─── Data under study ───

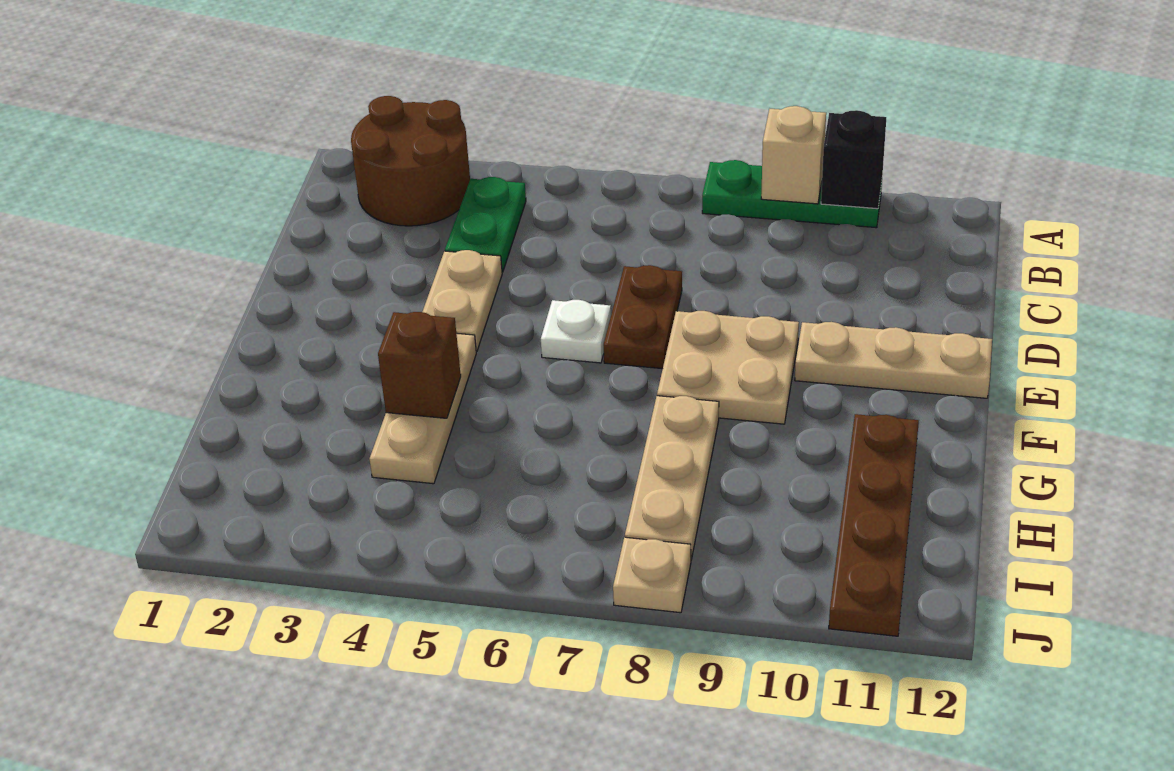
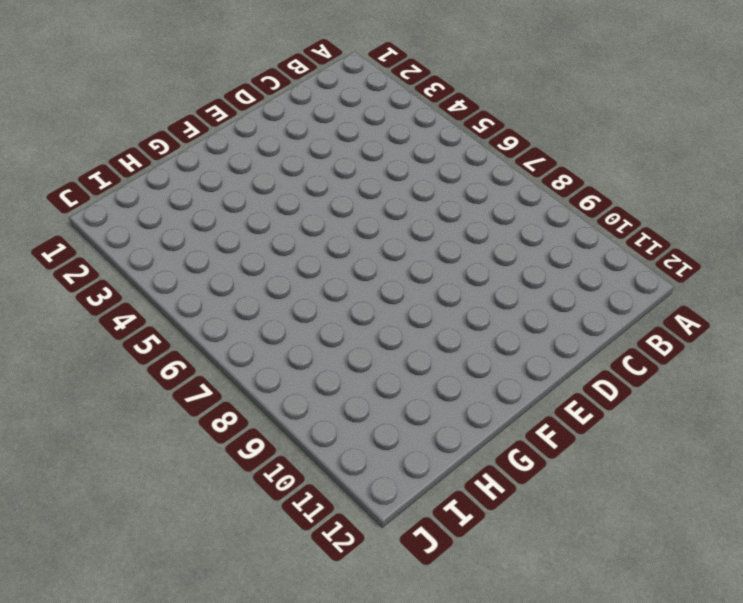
none -> brown round brick A2:B3 level 1
none -> green plate A8:A10 level 1
none -> green plate B4:C4 level 1

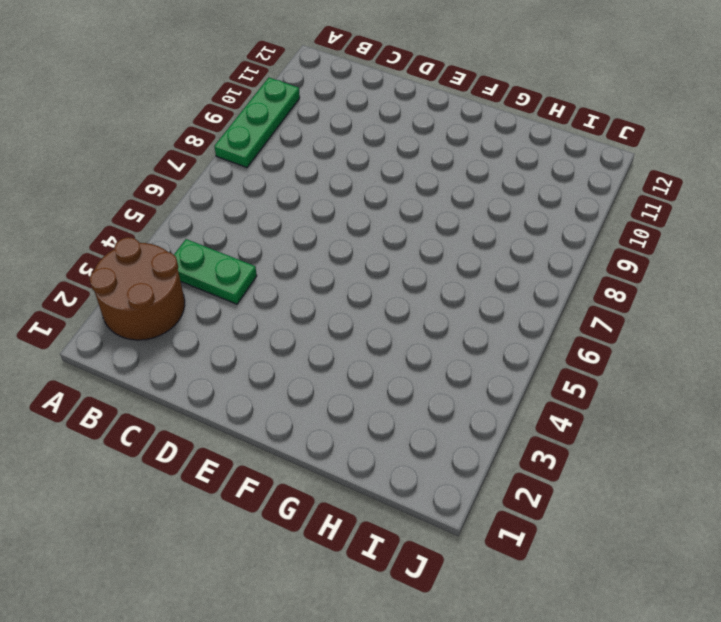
none -> tan plate D4:E4 level 1
none -> brown plate D7:E7 level 1
none -> white plate E6 level 1

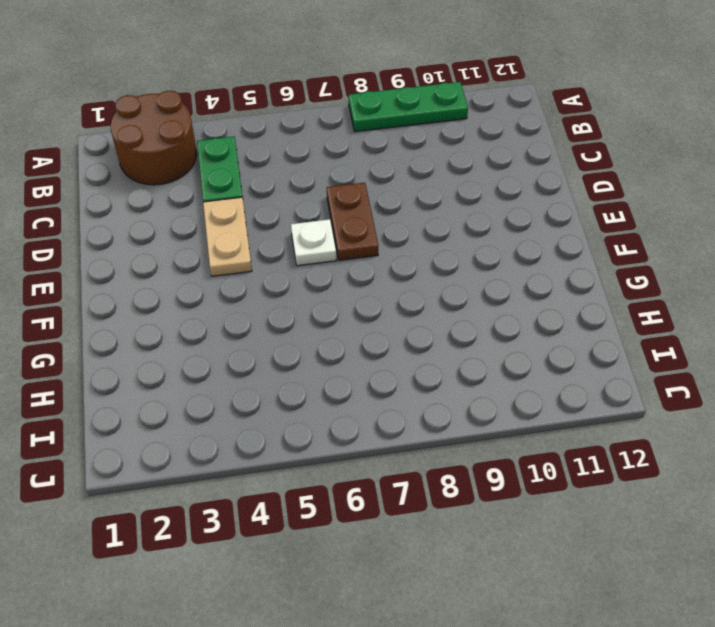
none -> tan plate E8:F9 level 1
none -> tan plate E10:E12 level 1
none -> tan plate F4:H4 level 1

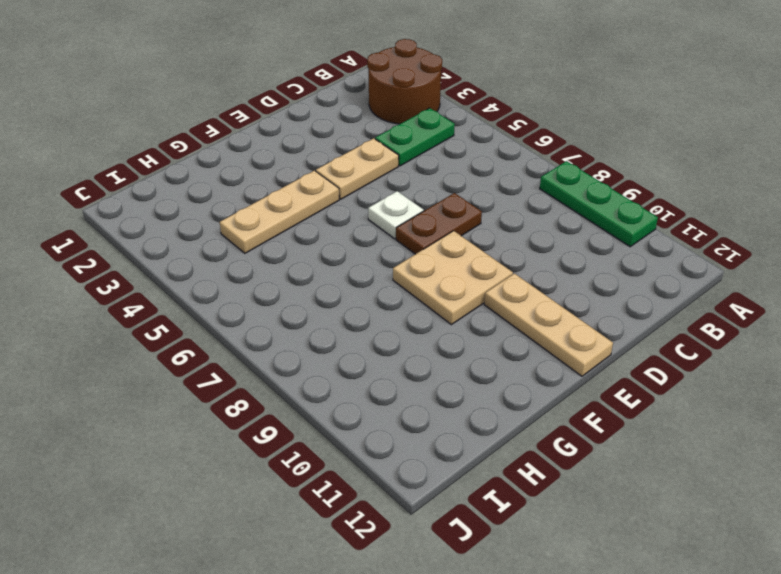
none -> tan plate G8:I8 level 1
none -> brown plate G11:J11 level 1
none -> tan plate J8 level 1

───

**Exercise requirements**
Could you state how many lines in the data hold the word "green"? Only the number should be given.

**Task answer**
2